Task goal ▸
Exactly as written, set down each line of the data below except its pictures.

___ Data for this task ___

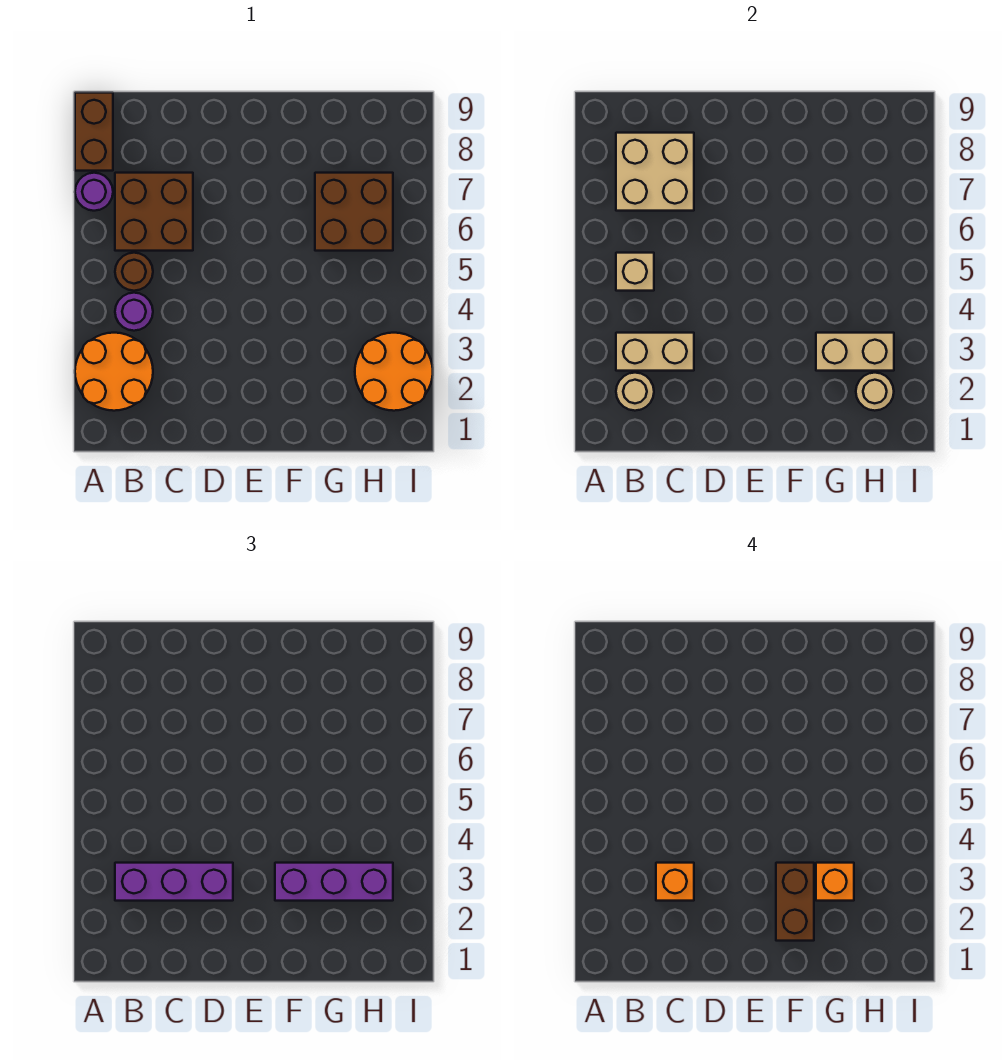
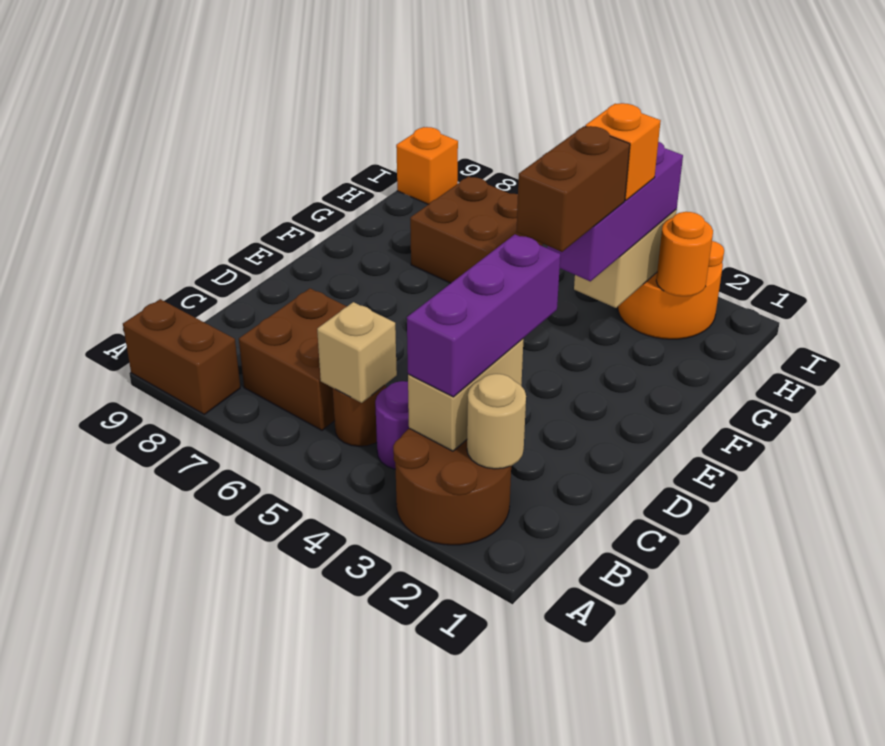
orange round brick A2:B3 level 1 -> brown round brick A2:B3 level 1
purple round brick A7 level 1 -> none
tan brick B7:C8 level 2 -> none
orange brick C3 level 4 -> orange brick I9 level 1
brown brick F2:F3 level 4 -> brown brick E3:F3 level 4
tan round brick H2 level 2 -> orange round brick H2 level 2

___

Your response ▸
orange round brick A2:B3 level 1 -> brown round brick A2:B3 level 1
purple round brick A7 level 1 -> none
tan brick B7:C8 level 2 -> none
orange brick C3 level 4 -> orange brick I9 level 1
brown brick F2:F3 level 4 -> brown brick E3:F3 level 4
tan round brick H2 level 2 -> orange round brick H2 level 2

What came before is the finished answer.